| Try it |
What is needed is an exact transcription of the line with "PinkWateringCan (818,495) →" and all the lines that follow it in the entries below; add nothing else.

| Provided data |
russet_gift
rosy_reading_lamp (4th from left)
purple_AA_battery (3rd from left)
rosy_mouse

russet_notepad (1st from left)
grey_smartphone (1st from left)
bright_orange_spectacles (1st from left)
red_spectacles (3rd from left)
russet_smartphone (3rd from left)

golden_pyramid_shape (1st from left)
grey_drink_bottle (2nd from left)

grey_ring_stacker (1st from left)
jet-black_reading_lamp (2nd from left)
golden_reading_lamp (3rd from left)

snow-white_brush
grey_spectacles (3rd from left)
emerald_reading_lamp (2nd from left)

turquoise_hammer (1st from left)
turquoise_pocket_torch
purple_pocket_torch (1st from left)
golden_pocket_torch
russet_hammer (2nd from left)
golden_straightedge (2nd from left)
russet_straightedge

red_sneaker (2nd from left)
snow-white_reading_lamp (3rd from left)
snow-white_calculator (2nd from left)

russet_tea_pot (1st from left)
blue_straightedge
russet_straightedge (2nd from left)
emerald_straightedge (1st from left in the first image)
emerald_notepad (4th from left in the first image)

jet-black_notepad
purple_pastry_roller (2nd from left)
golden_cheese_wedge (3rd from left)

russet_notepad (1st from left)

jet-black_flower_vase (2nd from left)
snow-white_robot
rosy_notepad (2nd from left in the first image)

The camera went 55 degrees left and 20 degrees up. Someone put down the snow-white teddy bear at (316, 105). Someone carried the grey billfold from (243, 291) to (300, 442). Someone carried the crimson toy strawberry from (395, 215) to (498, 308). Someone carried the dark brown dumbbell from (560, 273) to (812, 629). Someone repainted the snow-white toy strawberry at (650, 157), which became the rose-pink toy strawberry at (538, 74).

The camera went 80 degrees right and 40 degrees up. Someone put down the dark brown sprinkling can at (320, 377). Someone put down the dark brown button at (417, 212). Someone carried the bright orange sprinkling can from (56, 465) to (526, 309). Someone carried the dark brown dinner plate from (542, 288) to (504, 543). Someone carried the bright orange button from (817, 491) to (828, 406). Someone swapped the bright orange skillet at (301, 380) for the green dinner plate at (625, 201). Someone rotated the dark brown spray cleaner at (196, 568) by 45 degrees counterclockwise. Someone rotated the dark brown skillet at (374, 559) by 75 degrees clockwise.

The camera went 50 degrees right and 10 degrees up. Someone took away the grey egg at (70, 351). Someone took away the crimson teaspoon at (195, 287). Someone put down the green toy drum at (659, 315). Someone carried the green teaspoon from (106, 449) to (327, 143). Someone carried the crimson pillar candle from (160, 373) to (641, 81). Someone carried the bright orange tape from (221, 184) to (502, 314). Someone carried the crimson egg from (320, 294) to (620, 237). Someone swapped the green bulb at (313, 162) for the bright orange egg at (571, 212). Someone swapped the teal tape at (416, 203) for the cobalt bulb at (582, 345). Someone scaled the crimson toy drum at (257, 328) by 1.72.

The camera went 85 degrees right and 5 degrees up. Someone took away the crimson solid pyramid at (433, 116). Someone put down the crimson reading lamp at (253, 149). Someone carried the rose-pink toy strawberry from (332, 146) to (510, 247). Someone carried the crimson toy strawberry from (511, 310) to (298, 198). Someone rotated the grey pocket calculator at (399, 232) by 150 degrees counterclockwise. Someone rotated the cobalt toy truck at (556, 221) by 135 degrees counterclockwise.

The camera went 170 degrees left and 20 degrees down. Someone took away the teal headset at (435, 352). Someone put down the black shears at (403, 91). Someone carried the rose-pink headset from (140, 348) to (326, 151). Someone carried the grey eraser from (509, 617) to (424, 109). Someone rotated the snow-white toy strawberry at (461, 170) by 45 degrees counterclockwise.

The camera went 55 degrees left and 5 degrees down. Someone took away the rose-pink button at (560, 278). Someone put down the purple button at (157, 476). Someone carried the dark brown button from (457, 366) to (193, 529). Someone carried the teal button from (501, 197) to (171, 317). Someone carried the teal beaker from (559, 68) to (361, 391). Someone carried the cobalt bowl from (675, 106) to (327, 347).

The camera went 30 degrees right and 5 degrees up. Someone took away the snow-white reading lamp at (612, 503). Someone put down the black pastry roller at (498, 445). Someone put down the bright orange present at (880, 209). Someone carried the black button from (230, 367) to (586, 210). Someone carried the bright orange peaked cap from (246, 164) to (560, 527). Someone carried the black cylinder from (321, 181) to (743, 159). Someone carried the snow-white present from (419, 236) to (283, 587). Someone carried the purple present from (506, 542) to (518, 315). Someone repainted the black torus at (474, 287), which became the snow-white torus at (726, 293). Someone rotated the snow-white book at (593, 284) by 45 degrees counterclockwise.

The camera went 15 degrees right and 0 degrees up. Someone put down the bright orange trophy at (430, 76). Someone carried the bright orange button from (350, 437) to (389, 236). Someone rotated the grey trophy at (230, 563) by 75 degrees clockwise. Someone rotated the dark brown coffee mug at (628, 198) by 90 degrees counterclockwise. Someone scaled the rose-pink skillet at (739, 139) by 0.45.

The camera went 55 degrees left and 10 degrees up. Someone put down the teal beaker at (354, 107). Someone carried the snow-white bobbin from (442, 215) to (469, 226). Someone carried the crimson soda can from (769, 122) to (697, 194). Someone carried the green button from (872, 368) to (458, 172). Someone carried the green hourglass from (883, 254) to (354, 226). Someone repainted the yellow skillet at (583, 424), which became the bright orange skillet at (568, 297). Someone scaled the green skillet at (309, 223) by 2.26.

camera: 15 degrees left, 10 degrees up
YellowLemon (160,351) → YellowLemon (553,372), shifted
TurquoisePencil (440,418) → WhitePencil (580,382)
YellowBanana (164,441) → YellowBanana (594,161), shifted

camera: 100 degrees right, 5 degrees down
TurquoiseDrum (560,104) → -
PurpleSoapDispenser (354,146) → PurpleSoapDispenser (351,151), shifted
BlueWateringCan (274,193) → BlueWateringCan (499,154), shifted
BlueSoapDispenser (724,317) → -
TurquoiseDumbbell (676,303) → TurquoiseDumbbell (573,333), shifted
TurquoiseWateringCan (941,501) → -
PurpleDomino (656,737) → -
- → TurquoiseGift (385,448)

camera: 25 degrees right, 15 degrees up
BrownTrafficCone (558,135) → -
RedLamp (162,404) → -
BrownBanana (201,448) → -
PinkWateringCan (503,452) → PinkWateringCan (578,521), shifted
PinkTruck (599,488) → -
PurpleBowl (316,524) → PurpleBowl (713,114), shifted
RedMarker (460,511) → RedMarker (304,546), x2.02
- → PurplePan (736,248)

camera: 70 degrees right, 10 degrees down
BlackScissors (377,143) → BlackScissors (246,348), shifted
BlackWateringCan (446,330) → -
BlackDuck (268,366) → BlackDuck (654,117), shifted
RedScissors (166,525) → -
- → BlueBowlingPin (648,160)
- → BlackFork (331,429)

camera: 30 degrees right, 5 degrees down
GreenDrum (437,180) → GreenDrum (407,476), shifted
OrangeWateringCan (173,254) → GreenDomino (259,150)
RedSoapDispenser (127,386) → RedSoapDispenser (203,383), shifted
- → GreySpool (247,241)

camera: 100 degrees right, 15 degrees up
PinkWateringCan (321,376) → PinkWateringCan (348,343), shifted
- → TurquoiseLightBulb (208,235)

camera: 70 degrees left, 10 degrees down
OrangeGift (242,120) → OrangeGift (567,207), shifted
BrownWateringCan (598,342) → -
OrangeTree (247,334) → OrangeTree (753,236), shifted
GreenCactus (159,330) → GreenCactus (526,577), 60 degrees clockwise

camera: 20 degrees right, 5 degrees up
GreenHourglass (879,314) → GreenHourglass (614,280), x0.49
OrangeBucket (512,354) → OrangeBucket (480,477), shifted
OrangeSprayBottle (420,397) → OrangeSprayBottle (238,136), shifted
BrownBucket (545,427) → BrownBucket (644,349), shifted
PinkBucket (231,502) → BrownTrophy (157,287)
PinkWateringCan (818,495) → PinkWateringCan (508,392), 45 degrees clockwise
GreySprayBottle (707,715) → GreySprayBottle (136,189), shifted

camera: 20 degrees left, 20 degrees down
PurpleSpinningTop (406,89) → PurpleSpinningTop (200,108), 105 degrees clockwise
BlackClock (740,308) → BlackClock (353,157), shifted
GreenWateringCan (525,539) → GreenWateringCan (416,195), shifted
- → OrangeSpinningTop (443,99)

| Worked solution |
PinkWateringCan (818,495) → PinkWateringCan (508,392), 45 degrees clockwise
GreySprayBottle (707,715) → GreySprayBottle (136,189), shifted

camera: 20 degrees left, 20 degrees down
PurpleSpinningTop (406,89) → PurpleSpinningTop (200,108), 105 degrees clockwise
BlackClock (740,308) → BlackClock (353,157), shifted
GreenWateringCan (525,539) → GreenWateringCan (416,195), shifted
- → OrangeSpinningTop (443,99)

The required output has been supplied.